- TASK TO CARRY OUT -
Retype the lines of the records from their start through the line containing "r8 g'''8 r8 g'''8~\ff g'''4 g'''4 |", inclusive, and leave the pictures out of the answer.

- LISTING -

%%

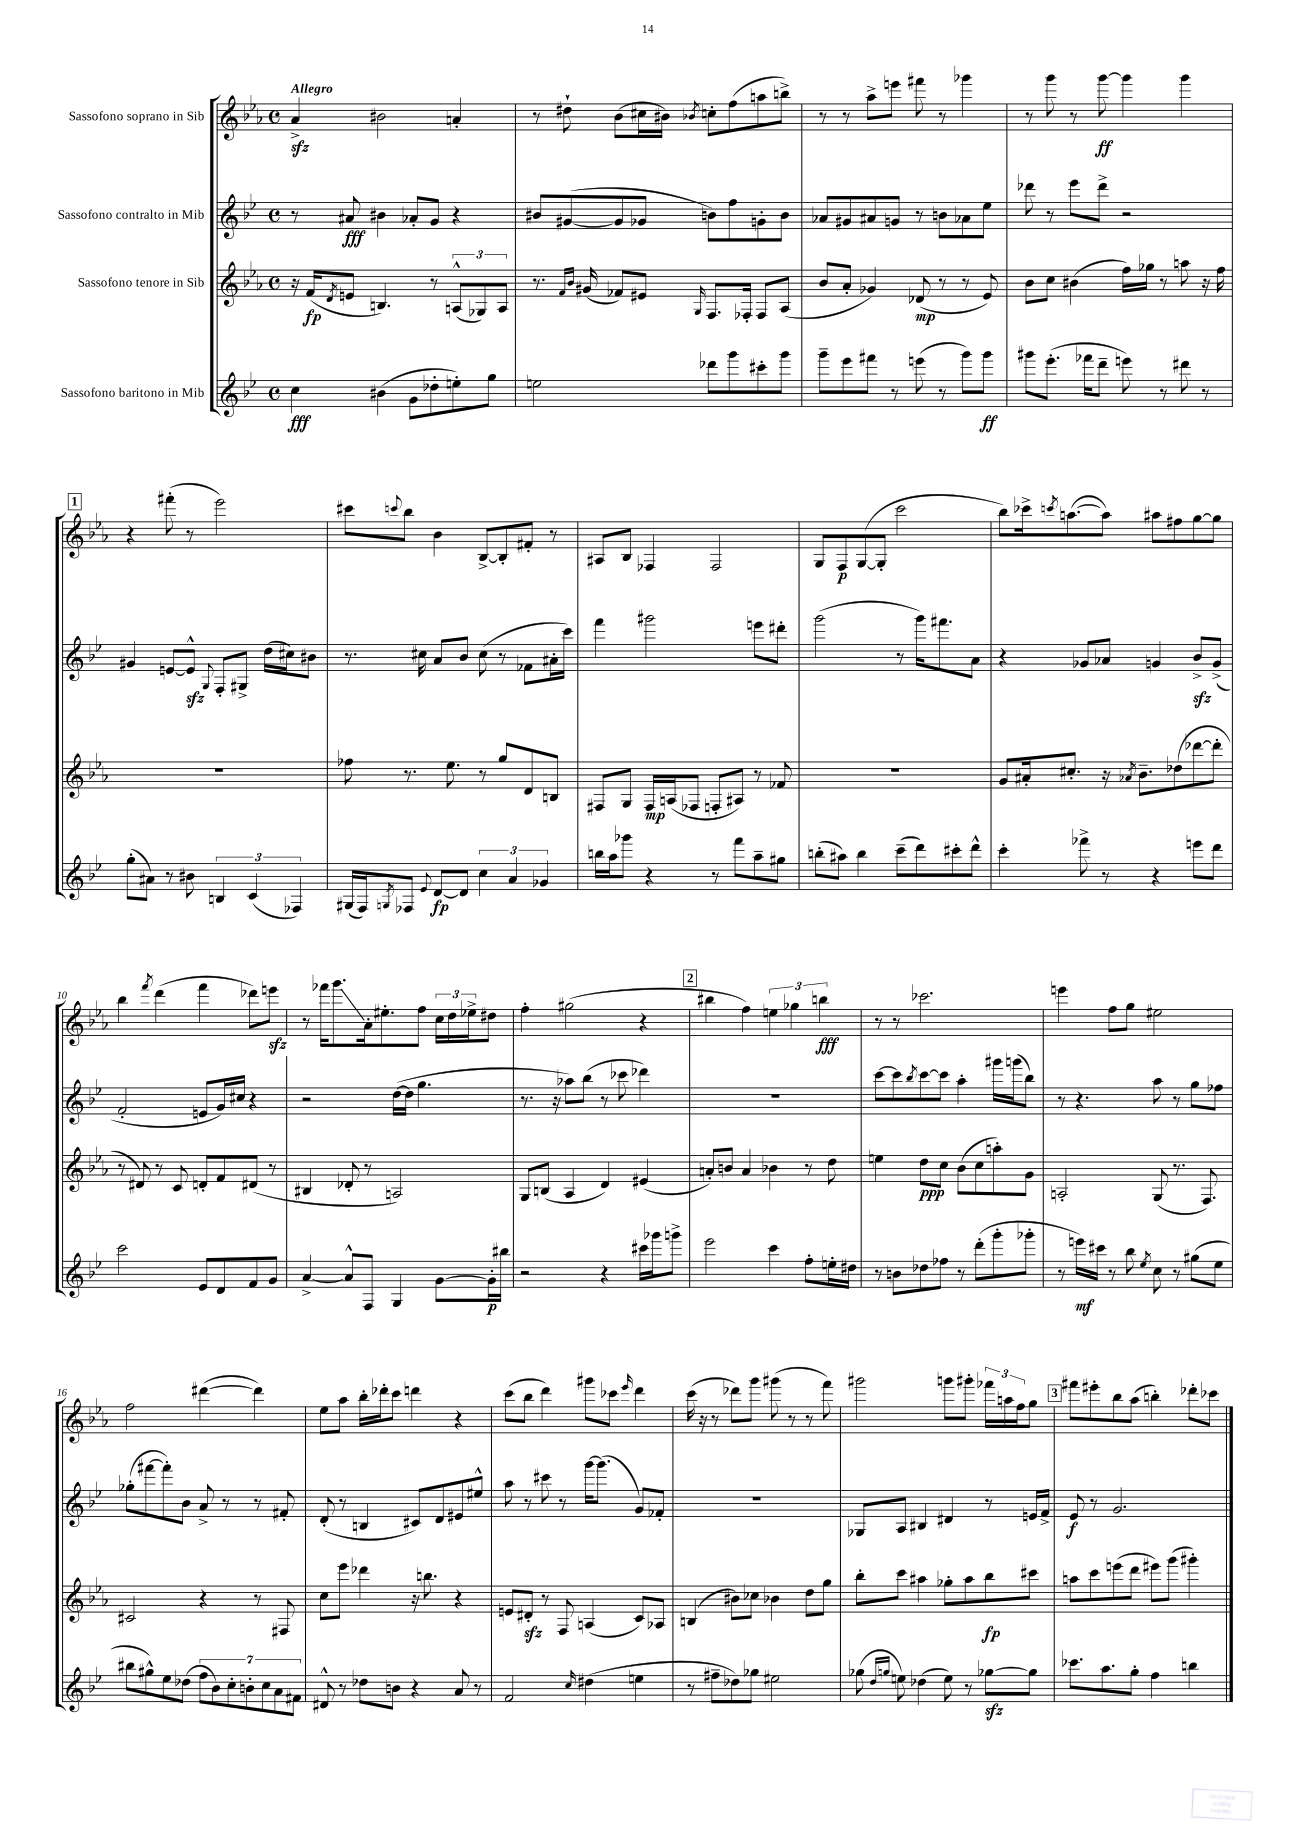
<<
\new StaffGroup <<
\new Staff = "s0" \with { instrumentName = "Sassofono soprano in Sib" } {
    \clef treble \key ees \major \defaultTimeSignature \time 4/4 \tempo "Allegro"
    aes'4->\sfz bis'2 a'4-. |
    r8 dis''8-! bes'8( cis''16 bis'16) \acciaccatura { bes'8 } c''8-. f''8( a''8 b''8->) |
    r8 r8 aes''8-> e'''8 fis'''8 r8 ges'''4 |
    r8 g'''8 r8 g'''8~\ff g'''4 g'''4 |
    \mark \markup { \box "1" } r4 fis'''8-.( r8 ees'''2) |
    cis'''8 \appoggiatura { c'''8 } bes''8 bes'4 bes8~-> bes8-. fis'8-. r8 |
    ais8 bes8 fes4 fes2 |
    g8 f8\p g8~( g8-. c'''2 |
    bes''8) ces'''16-> \acciaccatura { c'''8 } a''8.~( a''8) ais''8 fis''8 g''8~ g''8 |
    bes''4 \acciaccatura { f'''8 } d'''4( f'''4 des'''8) e'''8\sfz |
    r8 fes'''16 g'''8.\glissando aes'16-. eis''8.-. f''8 \tuplet 3/2 { c''16 d''16 ees''16-> } dis''8 |
    f''4-. gis''2( r4 |
    \mark \markup { \box "2" } bis''4 f''4) \tuplet 3/2 { e''4 ges''4 b''4\fff } |
    r8 r8 ces'''2. |
    e'''4 f''8 g''8 eis''2 |
    f''2 dis'''4~( dis'''4) |
    ees''8 aes''8 bes''16-. des'''16-. c'''8 d'''4 r4 |
    c'''8( bes''8 d'''4) gis'''8 ces'''8 \grace { ees'''16 } d'''4 |
    c'''16( r16 r8 des'''8) g'''8 gis'''8( r8 r8 f'''8) |
    gis'''2 g'''8 gis'''8-. \tuplet 3/2 { fes'''16 a''16 f''16 } g''8 |
    \mark \markup { \box "3" } fis'''8 eis'''8-. bes''8 aes''8( b''4-.) des'''8-. ces'''8 \bar "|." |
}
\new Staff = "s1" \with { instrumentName = "Sassofono contralto in Mib" } {
    \clef treble \key bes \major \defaultTimeSignature \time 4/4
    r8 ais'8\fff bis'4 aes'8-. g'8 r4 |
    bis'8 gis'8~( gis'8 ges'8 b'8) f''8 g'8-. b'8 |
    aes'8 gis'8 ais'8 g'8 r8 b'8 aes'8 ees''8 |
    des'''8 r8 ees'''8 des'''8-> r2 |
    \mark \markup { \box "1" } gis'4 e'8~ e'8-^\sfz \appoggiatura { g8 } f8-. gis8-> d''16( cis''16) bis'8 |
    r8. cis''16 a'8 bes'8 cis''8( r8 fes'8 ais'16-. c'''16) |
    f'''4 gis'''2 e'''8 dis'''8-. |
    g'''2( r8 g'''16) fis'''8. a'8 |
    r4 ges'8 aes'8 g'4 bes'8->\sfz g'8->( |
    f'2-. e'8 g'16) cis''16 r4 |
    r2 d''16~( d''16 g''4. |
    r8. r16 aes''8) bes''8( r8 ces'''8 des'''4) |
    \mark \markup { \box "2" } R1 |
    c'''8~ c'''8 \acciaccatura { bes''8 } c'''8~ c'''8 a''4-. gis'''16 g'''16( bes''8) |
    r8 r4. a''8 r8 g''8 fes''8 |
    ges''8-.( fis'''8~ fis'''8-.) bes'8 a'8-> r8 r8 fis'8-. |
    d'8-.( r8 b4 cis'8) d'8 eis'8 eis''8-^ |
    a''8 r8 cis'''8 r8 g'''16~ g'''8.( g'8) fes'8-. |
    R1 |
    ges8 a8 bis4 dis'4 r8 e'16 f'16-> |
    \mark \markup { \box "3" } ees'8\f r8 g'2. \bar "|." |
}
\new Staff = "s2" \with { instrumentName = "Sassofono tenore in Sib" } {
    \clef treble \key ees \major \defaultTimeSignature \time 4/4
    r16 f'16\fp( \acciaccatura { d'8 } e'8 b4.) r8 \tuplet 3/2 { a8-^( ges8) a8 } |
    r8. \grace { f'16 bes'16 } gis'16( fes'8) eis'8 \grace { g16 } f8. fes16-. fes8 aes8( |
    bes'8 aes'8-. ges'4) des'8\mp( r8 r8 ees'8) |
    bes'8 c''8 bis'4( f''16) ges''16 r8 a''8 r16 f''16 |
    \mark \markup { \box "1" } R1 |
    fes''8 r8. ees''8. r8 g''8 d'8 b8 |
    fis8 g8 fis16\mp a16( fes8 f8-. ais8) r8 fes'8 |
    R1 |
    g'8 ais'16-. cis''8.-. r16 \acciaccatura { aes'8 } bes'8.-- des''8( des'''8~ des'''8-. |
    r8 dis'8) r8 c'8 d'8-. f'8 dis'8( r8 |
    bis4 des'8-. r8 a2) |
    g8 b8( aes4 d'4) eis'4( |
    \mark \markup { \box "2" } a'8-.) b'8 a'4 bes'4 r8 d''8 |
    e''4 d''8\ppp c''8 bes'8( c''8 a''8-.) g'8 |
    a2-. g8( r8. f8.) |
    cis'2 r4 r8 fis8 |
    c''8 ees'''8 des'''4 r16 b''8. r4 |
    e'8 dis'8-.\sfz r8 f8 a4( c'8) aes8 |
    b4( bis'8) ces''8 bes'4 d''8 g''8 |
    bes''8-. c'''8 ais''4 ges''8-. ais''8 bes''8\fp cis'''8 |
    \mark \markup { \box "3" } a''8 c'''8 e'''8( d'''8 eis'''8) g'''8( gis'''4-.) \bar "|." |
}
\new Staff = "s3" \with { instrumentName = "Sassofono baritono in Mib" } {
    \clef treble \key bes \major \defaultTimeSignature \time 4/4
    c''4\fff bis'4( g'8 des''8-. e''8-.) g''8 |
    e''2 des'''8 g'''8 cis'''8-. g'''8 |
    g'''8-- ees'''8 fis'''8 r8 e'''8( r8 g'''8) g'''8\ff |
    gis'''8 ees'''8.-.( fes'''16 d'''8-- e'''8) r8 dis'''8 r8 |
    \mark \markup { \box "1" } g''8-.( ais'8) r8 bis'8 \tuplet 3/2 { b4 c'4( fes4) } |
    gis16( f16) \acciaccatura { g8 } fes8 \appoggiatura { ees'8 } d'8~\fp d'8 \tuplet 3/2 { c''4 a'4 ges'4 } |
    b''16 a''16 ges'''8 r4 r8 f'''8 a''8-- gis''8 |
    b''8-.( ais''8) b''4 c'''8--( d'''8) cis'''8-. d'''8-^ |
    c'''4-. fes'''8-> r8 r4 e'''8 d'''8 |
    c'''2 ees'8 d'8 f'8 g'8 |
    a'4~-> a'8-^ f8 g4 g'8~ g'16-.\p bis''16 |
    r2 r4 cis'''16 ges'''16 g'''8-> |
    \mark \markup { \box "2" } ees'''2 c'''4 f''8-. e''16-. dis''16 |
    r8 b'8 des''8 fes''8 r8 d'''8-.( g'''8-. ges'''8-. |
    r8 e'''16\mf) cis'''16 r8 bes''8 \acciaccatura { ees''8 } c''8 r8 gis''8( ees''8 |
    bis''8 gis''8-^) ees''8 des''8( \tuplet 7/4 { f''8 bes'8) c''8-. b'8-. c''8 a'8 fis'8 } |
    dis'8-^ r8 des''8 b'8 r4 a'8 r8 |
    f'2 \grace { c''16 } dis''4( e''4 |
    r8 fis''8-- des''8) ges''8 eis''2 |
    ges''8( \grace { d''16 g''16 } e''8) des''4( e''8) r8 ges''8~\sfz ges''8 |
    \mark \markup { \box "3" } ces'''8. a''8. g''8-. f''4 b''4 \bar "|." |
}
>>
>>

%%

- SOLUTION FOR THIS EXERCISE -
<<
\new StaffGroup <<
\new Staff = "s0" \with { instrumentName = "Sassofono soprano in Sib" } {
    \clef treble \key ees \major \defaultTimeSignature \time 4/4 \tempo "Allegro"
    aes'4->\sfz bis'2 a'4-. |
    r8 dis''8-! bes'8( cis''16 bis'16) \acciaccatura { bes'8 } c''8-. f''8( a''8 b''8->) |
    r8 r8 aes''8-> e'''8 fis'''8 r8 ges'''4 |
    r8 g'''8 r8 g'''8~\ff g'''4 g'''4 |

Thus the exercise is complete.